[The request]: Copy the entries word for word, starting with the line that contains "Best Dance Recording [393, 58]" and continuing through the last line, both included. Leave the pictures out.

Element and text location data
## start
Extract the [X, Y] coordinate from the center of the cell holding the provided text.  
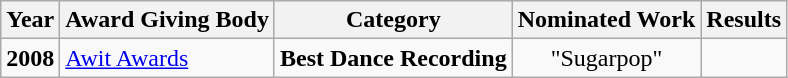
Best Dance Recording [393, 58]
Category [393, 20]
Award Giving Body [168, 20]
"Sugarpop" [606, 58]
Year [30, 20]
Nominated Work [606, 20]
2008 [30, 58]
Awit Awards [168, 58]
Results [744, 20]
From the cell containing the given text, extract its center point as (X, Y) coordinate. 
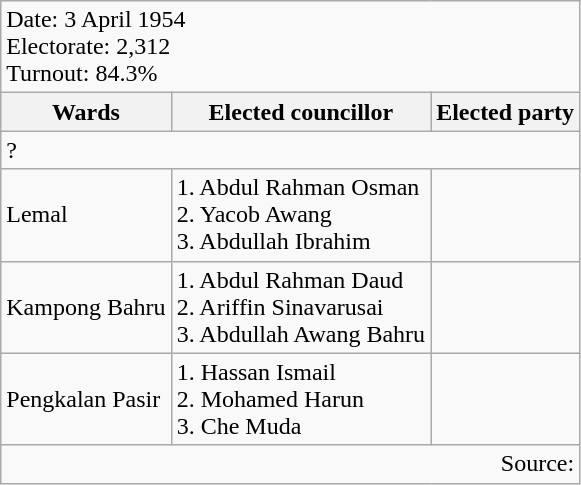
Source: (290, 464)
Kampong Bahru (86, 307)
Elected party (506, 112)
Date: 3 April 1954Electorate: 2,312Turnout: 84.3% (290, 47)
1. Abdul Rahman Osman2. Yacob Awang3. Abdullah Ibrahim (301, 215)
Elected councillor (301, 112)
Lemal (86, 215)
1. Hassan Ismail2. Mohamed Harun3. Che Muda (301, 399)
Wards (86, 112)
1. Abdul Rahman Daud2. Ariffin Sinavarusai3. Abdullah Awang Bahru (301, 307)
? (290, 150)
Pengkalan Pasir (86, 399)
## end
[Solution for this task]:
Best Dance Recording [393, 58]
Category [393, 20]
Award Giving Body [168, 20]
"Sugarpop" [606, 58]
Year [30, 20]
Nominated Work [606, 20]
2008 [30, 58]
Awit Awards [168, 58]
Results [744, 20]
From the cell containing the given text, extract its center point as (X, Y) coordinate. 
Source: (290, 464)
Kampong Bahru (86, 307)
Elected party (506, 112)
Date: 3 April 1954Electorate: 2,312Turnout: 84.3% (290, 47)
1. Abdul Rahman Osman2. Yacob Awang3. Abdullah Ibrahim (301, 215)
Elected councillor (301, 112)
Lemal (86, 215)
1. Hassan Ismail2. Mohamed Harun3. Che Muda (301, 399)
Wards (86, 112)
1. Abdul Rahman Daud2. Ariffin Sinavarusai3. Abdullah Awang Bahru (301, 307)
? (290, 150)
Pengkalan Pasir (86, 399)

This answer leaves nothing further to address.